* **Aim of the exercise**
Restate all the lines below word for word, but omit the pictures.

* **Recorded information**
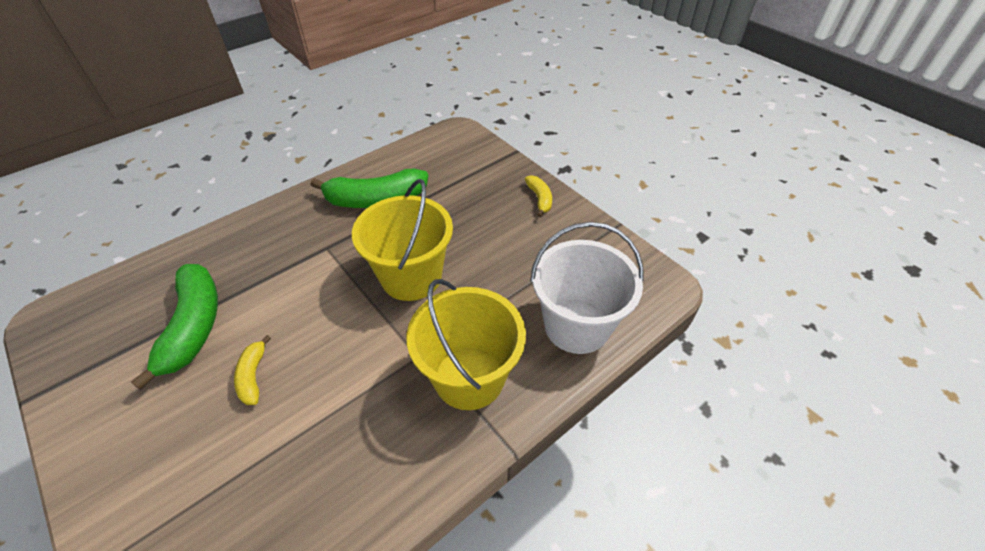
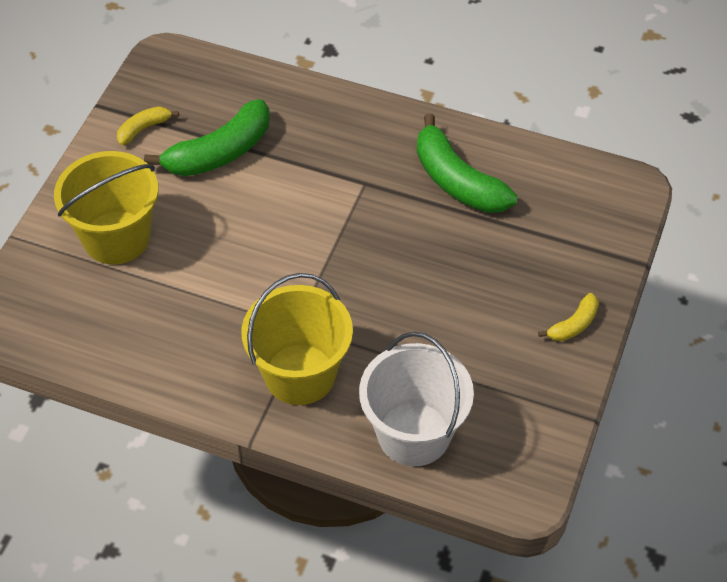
camera: 60 degrees right, 5 degrees up
(253, 376) = (204, 224): yellow banana -> yellow banana (144, 129)
(411, 277) = (378, 270): yellow bucket -> yellow bucket (116, 237)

* **Task solution**
camera: 60 degrees right, 5 degrees up
(253, 376) = (204, 224): yellow banana -> yellow banana (144, 129)
(411, 277) = (378, 270): yellow bucket -> yellow bucket (116, 237)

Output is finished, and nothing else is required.